[Dataset items]
--
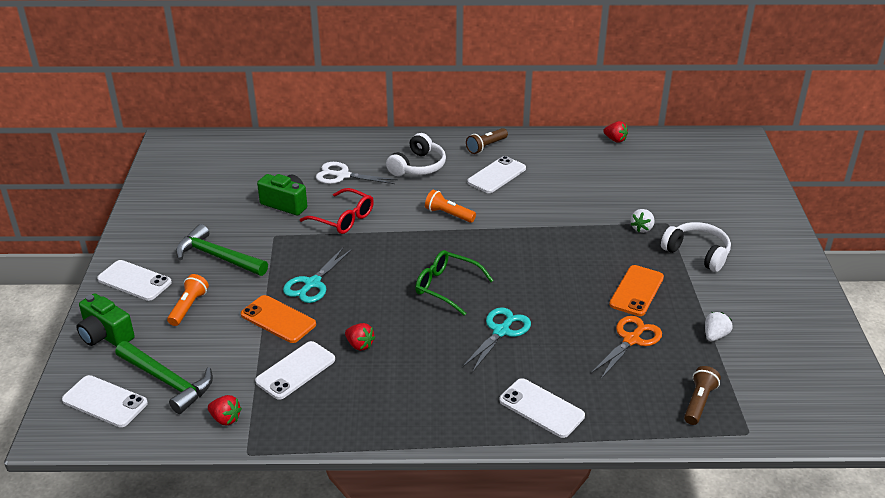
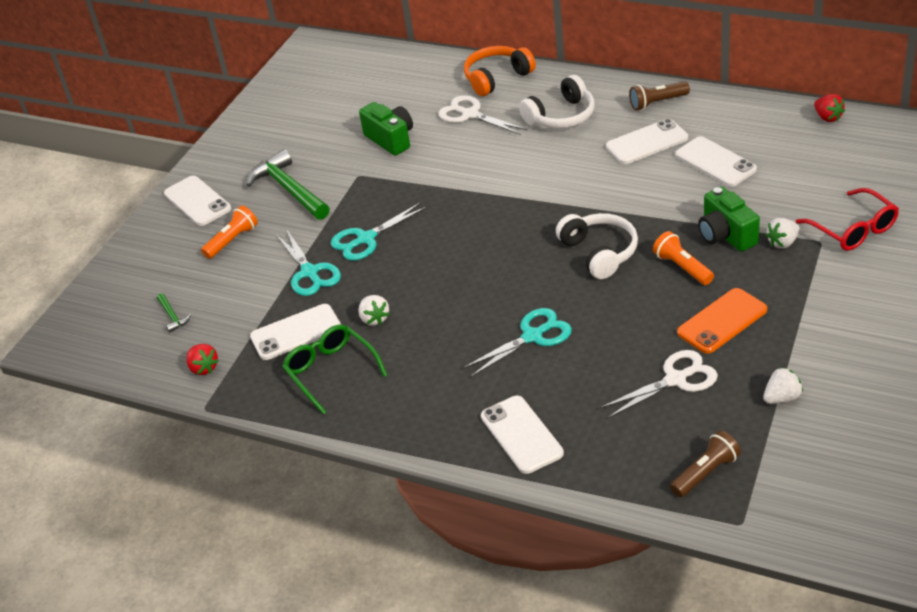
camera: 30 degrees right, 5 degrees up
(105, 335) = (142, 255): green camera -> green camera (726, 235)
(105, 401) = (108, 324): white phone -> white phone (715, 162)
(168, 381) = (172, 316): green hammer -> green hammer, size x0.45
(278, 319) = (310, 272): orange phone -> turquoise scissors
(343, 219) = (441, 168): red glasses -> red glasses (853, 229)
(347, 146) = (497, 78): none -> orange headphones
(359, 345) = (374, 319): red strawberry -> white strawberry
(446, 287) = (504, 271): green glasses -> green glasses (331, 371)
(448, 214) = (560, 183): orange flashlight -> orange flashlight (682, 267)
(631, 340) = (675, 380): orange scissors -> white scissors
(697, 253) = (832, 288): white headphones -> white headphones (599, 252)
--
■ Problem
Search the entries for the word "green" and copy every line that holds it.

■ Task result
(105, 335) = (142, 255): green camera -> green camera (726, 235)
(168, 381) = (172, 316): green hammer -> green hammer, size x0.45
(446, 287) = (504, 271): green glasses -> green glasses (331, 371)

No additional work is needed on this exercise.